**Short problem**
Could you copy the records character for character, from the line with "F: 6:08 -> 6:05" through the line with "66: 02:10 -> 02:15", including both of those lines? Leave the pictures out.

**Source data**
%%
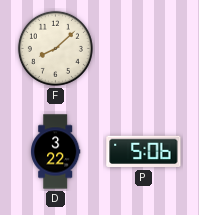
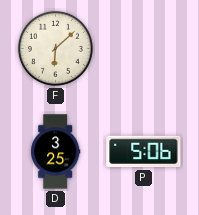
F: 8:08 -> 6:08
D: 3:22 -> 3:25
%%
%%
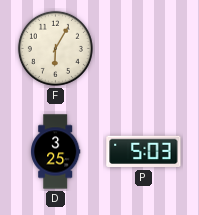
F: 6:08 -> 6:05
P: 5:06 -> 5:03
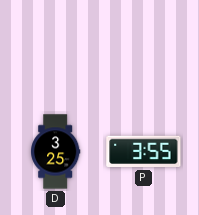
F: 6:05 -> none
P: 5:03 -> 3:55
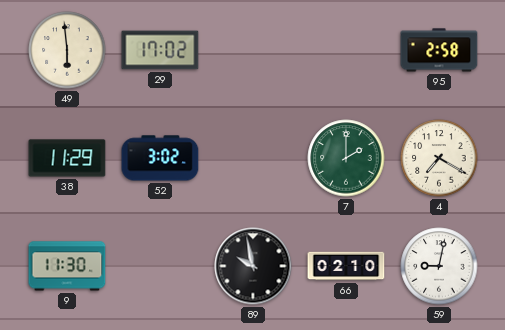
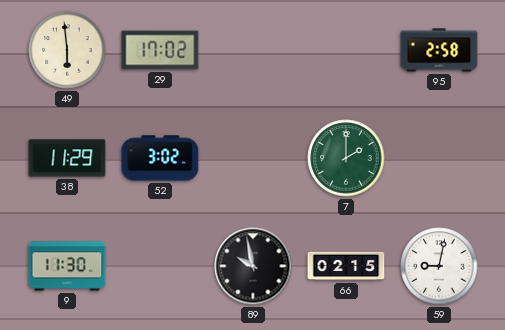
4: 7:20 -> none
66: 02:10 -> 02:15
%%
**Completed task**
F: 6:08 -> 6:05
P: 5:06 -> 5:03
F: 6:05 -> none
P: 5:03 -> 3:55
4: 7:20 -> none
66: 02:10 -> 02:15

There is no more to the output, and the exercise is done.